Revision comparison data
......
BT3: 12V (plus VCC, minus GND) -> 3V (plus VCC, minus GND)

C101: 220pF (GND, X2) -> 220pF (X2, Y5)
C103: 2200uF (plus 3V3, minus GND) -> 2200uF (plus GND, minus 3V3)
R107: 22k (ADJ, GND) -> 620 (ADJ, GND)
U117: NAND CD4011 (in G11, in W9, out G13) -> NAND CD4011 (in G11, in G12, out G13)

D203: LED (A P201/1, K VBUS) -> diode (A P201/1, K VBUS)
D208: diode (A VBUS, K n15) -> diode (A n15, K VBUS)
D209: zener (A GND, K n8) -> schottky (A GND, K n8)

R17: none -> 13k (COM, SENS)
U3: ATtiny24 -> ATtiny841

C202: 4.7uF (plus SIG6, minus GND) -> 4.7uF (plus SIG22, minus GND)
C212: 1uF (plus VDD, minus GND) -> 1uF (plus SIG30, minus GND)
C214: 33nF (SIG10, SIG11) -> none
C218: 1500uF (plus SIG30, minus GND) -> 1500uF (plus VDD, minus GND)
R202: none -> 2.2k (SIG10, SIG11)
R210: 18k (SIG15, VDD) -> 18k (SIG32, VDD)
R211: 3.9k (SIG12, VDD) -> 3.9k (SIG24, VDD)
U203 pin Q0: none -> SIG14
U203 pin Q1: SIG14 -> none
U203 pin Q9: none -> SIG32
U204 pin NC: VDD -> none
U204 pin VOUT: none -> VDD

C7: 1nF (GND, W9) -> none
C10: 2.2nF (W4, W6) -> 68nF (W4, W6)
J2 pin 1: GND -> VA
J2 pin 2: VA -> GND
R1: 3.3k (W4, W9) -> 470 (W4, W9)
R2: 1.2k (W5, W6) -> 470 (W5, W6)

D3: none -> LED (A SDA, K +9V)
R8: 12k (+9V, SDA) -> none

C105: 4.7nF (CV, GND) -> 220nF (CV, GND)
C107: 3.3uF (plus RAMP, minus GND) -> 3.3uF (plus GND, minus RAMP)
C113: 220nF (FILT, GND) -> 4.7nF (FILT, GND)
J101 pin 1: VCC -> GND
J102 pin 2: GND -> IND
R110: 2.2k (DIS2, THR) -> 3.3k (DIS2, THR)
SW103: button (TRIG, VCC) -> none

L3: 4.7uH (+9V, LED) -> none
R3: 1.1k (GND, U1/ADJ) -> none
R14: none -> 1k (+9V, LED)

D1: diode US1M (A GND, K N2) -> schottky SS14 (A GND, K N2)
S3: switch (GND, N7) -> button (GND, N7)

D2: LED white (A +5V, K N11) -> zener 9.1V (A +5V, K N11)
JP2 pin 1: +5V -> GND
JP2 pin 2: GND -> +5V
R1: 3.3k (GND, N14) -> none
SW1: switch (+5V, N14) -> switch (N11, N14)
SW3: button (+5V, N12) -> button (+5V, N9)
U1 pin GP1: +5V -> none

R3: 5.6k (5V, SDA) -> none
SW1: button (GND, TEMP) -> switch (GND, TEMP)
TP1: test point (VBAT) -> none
......
PROBLEM STATEMENT: Give back every entry exactly.

FINAL ANSWER:
BT3: 12V (plus VCC, minus GND) -> 3V (plus VCC, minus GND)

C101: 220pF (GND, X2) -> 220pF (X2, Y5)
C103: 2200uF (plus 3V3, minus GND) -> 2200uF (plus GND, minus 3V3)
R107: 22k (ADJ, GND) -> 620 (ADJ, GND)
U117: NAND CD4011 (in G11, in W9, out G13) -> NAND CD4011 (in G11, in G12, out G13)

D203: LED (A P201/1, K VBUS) -> diode (A P201/1, K VBUS)
D208: diode (A VBUS, K n15) -> diode (A n15, K VBUS)
D209: zener (A GND, K n8) -> schottky (A GND, K n8)

R17: none -> 13k (COM, SENS)
U3: ATtiny24 -> ATtiny841

C202: 4.7uF (plus SIG6, minus GND) -> 4.7uF (plus SIG22, minus GND)
C212: 1uF (plus VDD, minus GND) -> 1uF (plus SIG30, minus GND)
C214: 33nF (SIG10, SIG11) -> none
C218: 1500uF (plus SIG30, minus GND) -> 1500uF (plus VDD, minus GND)
R202: none -> 2.2k (SIG10, SIG11)
R210: 18k (SIG15, VDD) -> 18k (SIG32, VDD)
R211: 3.9k (SIG12, VDD) -> 3.9k (SIG24, VDD)
U203 pin Q0: none -> SIG14
U203 pin Q1: SIG14 -> none
U203 pin Q9: none -> SIG32
U204 pin NC: VDD -> none
U204 pin VOUT: none -> VDD

C7: 1nF (GND, W9) -> none
C10: 2.2nF (W4, W6) -> 68nF (W4, W6)
J2 pin 1: GND -> VA
J2 pin 2: VA -> GND
R1: 3.3k (W4, W9) -> 470 (W4, W9)
R2: 1.2k (W5, W6) -> 470 (W5, W6)

D3: none -> LED (A SDA, K +9V)
R8: 12k (+9V, SDA) -> none

C105: 4.7nF (CV, GND) -> 220nF (CV, GND)
C107: 3.3uF (plus RAMP, minus GND) -> 3.3uF (plus GND, minus RAMP)
C113: 220nF (FILT, GND) -> 4.7nF (FILT, GND)
J101 pin 1: VCC -> GND
J102 pin 2: GND -> IND
R110: 2.2k (DIS2, THR) -> 3.3k (DIS2, THR)
SW103: button (TRIG, VCC) -> none

L3: 4.7uH (+9V, LED) -> none
R3: 1.1k (GND, U1/ADJ) -> none
R14: none -> 1k (+9V, LED)

D1: diode US1M (A GND, K N2) -> schottky SS14 (A GND, K N2)
S3: switch (GND, N7) -> button (GND, N7)

D2: LED white (A +5V, K N11) -> zener 9.1V (A +5V, K N11)
JP2 pin 1: +5V -> GND
JP2 pin 2: GND -> +5V
R1: 3.3k (GND, N14) -> none
SW1: switch (+5V, N14) -> switch (N11, N14)
SW3: button (+5V, N12) -> button (+5V, N9)
U1 pin GP1: +5V -> none

R3: 5.6k (5V, SDA) -> none
SW1: button (GND, TEMP) -> switch (GND, TEMP)
TP1: test point (VBAT) -> none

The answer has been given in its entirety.